**Action item**. Copy out again, unchanged, the line that contains "(627, 533) = (672, 533): none -> white marker" and every line after it down to the last line of the data.

[Data records]
BEGIN

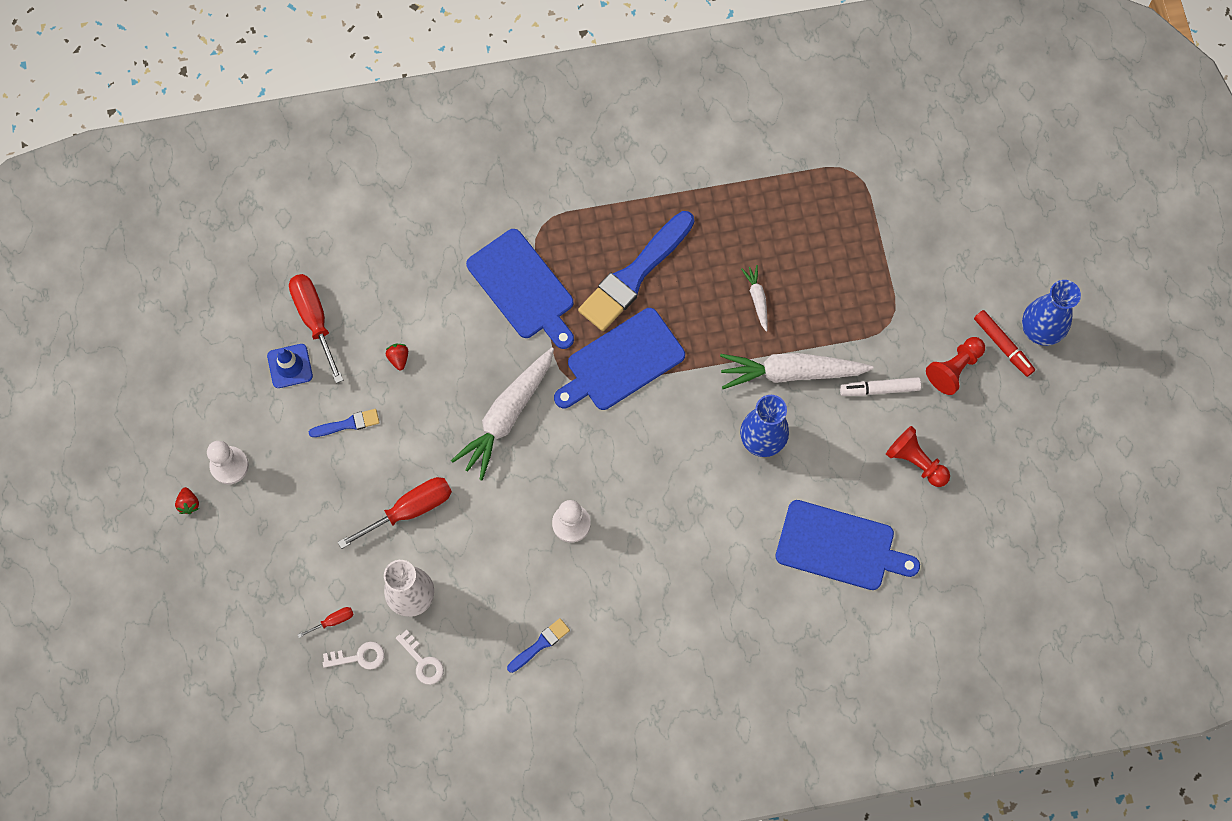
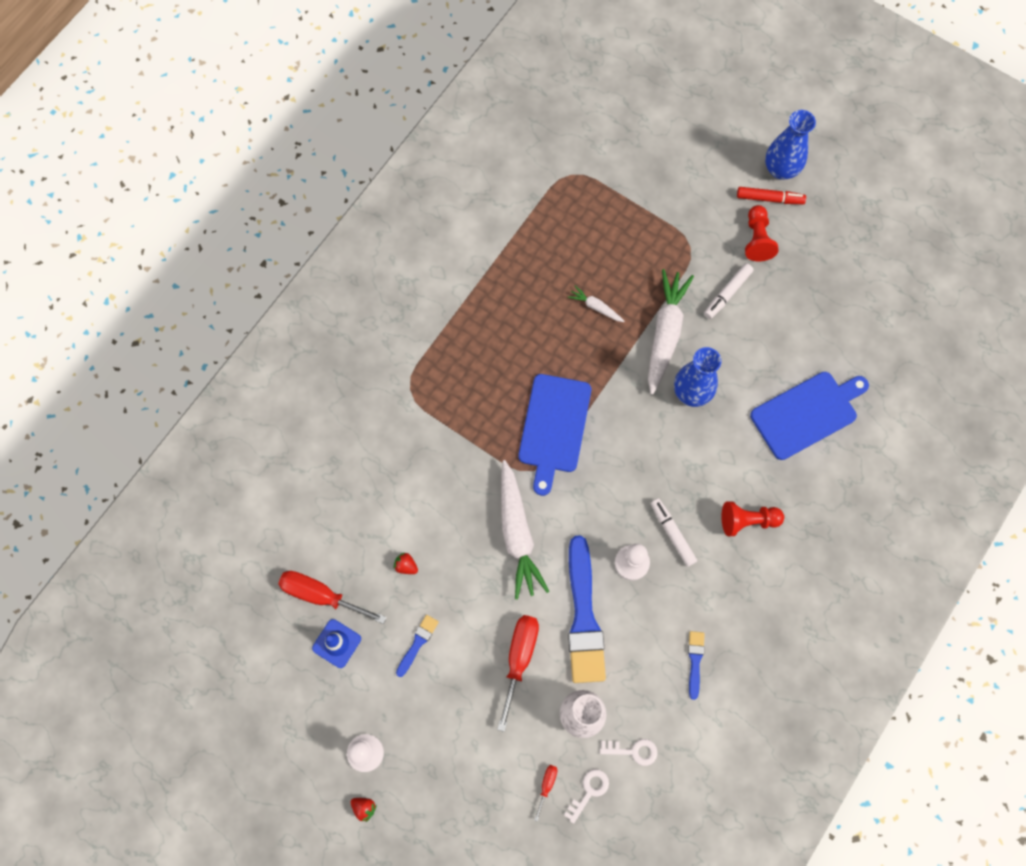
camera: 45 degrees left, 0 degrees up
(523, 287) = (440, 440): blue cutting board -> none
(627, 533) = (672, 533): none -> white marker
(634, 275) = (503, 364): blue brush -> blue brush (583, 617)
(791, 372) = (665, 333): white carrot -> white carrot turned 150 degrees clockwise
(915, 461) = (794, 317): red pawn -> red pawn (747, 521)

END

**Task output**.
(627, 533) = (672, 533): none -> white marker
(634, 275) = (503, 364): blue brush -> blue brush (583, 617)
(791, 372) = (665, 333): white carrot -> white carrot turned 150 degrees clockwise
(915, 461) = (794, 317): red pawn -> red pawn (747, 521)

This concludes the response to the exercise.